═════ Given data

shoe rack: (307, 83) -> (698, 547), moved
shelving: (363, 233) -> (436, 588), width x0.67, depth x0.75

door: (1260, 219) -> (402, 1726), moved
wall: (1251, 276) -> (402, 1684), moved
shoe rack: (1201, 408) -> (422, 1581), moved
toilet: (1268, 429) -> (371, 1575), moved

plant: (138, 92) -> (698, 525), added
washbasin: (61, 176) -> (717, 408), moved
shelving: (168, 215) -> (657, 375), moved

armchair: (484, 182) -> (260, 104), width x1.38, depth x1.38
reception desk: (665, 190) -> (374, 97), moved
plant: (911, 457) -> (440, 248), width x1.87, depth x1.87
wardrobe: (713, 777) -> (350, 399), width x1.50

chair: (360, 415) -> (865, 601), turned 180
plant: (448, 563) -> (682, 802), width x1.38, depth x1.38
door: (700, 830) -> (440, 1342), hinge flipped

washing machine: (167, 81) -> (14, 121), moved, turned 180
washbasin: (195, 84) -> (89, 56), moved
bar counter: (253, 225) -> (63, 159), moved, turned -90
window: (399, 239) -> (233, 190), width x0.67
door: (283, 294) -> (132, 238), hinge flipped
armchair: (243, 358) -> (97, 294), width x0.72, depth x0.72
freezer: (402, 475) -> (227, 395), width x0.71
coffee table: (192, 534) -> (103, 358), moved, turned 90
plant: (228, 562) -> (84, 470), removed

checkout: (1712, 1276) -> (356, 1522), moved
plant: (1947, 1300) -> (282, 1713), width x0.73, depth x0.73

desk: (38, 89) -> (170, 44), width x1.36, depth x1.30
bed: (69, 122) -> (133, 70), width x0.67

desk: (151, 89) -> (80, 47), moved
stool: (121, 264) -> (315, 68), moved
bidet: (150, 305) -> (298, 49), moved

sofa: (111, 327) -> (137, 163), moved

══════════

| Task description |
Copy the data exactly. Leave nothing out.

| Reply to the exercise |
shoe rack: (307, 83) -> (698, 547), moved
shelving: (363, 233) -> (436, 588), width x0.67, depth x0.75

door: (1260, 219) -> (402, 1726), moved
wall: (1251, 276) -> (402, 1684), moved
shoe rack: (1201, 408) -> (422, 1581), moved
toilet: (1268, 429) -> (371, 1575), moved

plant: (138, 92) -> (698, 525), added
washbasin: (61, 176) -> (717, 408), moved
shelving: (168, 215) -> (657, 375), moved

armchair: (484, 182) -> (260, 104), width x1.38, depth x1.38
reception desk: (665, 190) -> (374, 97), moved
plant: (911, 457) -> (440, 248), width x1.87, depth x1.87
wardrobe: (713, 777) -> (350, 399), width x1.50

chair: (360, 415) -> (865, 601), turned 180
plant: (448, 563) -> (682, 802), width x1.38, depth x1.38
door: (700, 830) -> (440, 1342), hinge flipped

washing machine: (167, 81) -> (14, 121), moved, turned 180
washbasin: (195, 84) -> (89, 56), moved
bar counter: (253, 225) -> (63, 159), moved, turned -90
window: (399, 239) -> (233, 190), width x0.67
door: (283, 294) -> (132, 238), hinge flipped
armchair: (243, 358) -> (97, 294), width x0.72, depth x0.72
freezer: (402, 475) -> (227, 395), width x0.71
coffee table: (192, 534) -> (103, 358), moved, turned 90
plant: (228, 562) -> (84, 470), removed

checkout: (1712, 1276) -> (356, 1522), moved
plant: (1947, 1300) -> (282, 1713), width x0.73, depth x0.73

desk: (38, 89) -> (170, 44), width x1.36, depth x1.30
bed: (69, 122) -> (133, 70), width x0.67

desk: (151, 89) -> (80, 47), moved
stool: (121, 264) -> (315, 68), moved
bidet: (150, 305) -> (298, 49), moved

sofa: (111, 327) -> (137, 163), moved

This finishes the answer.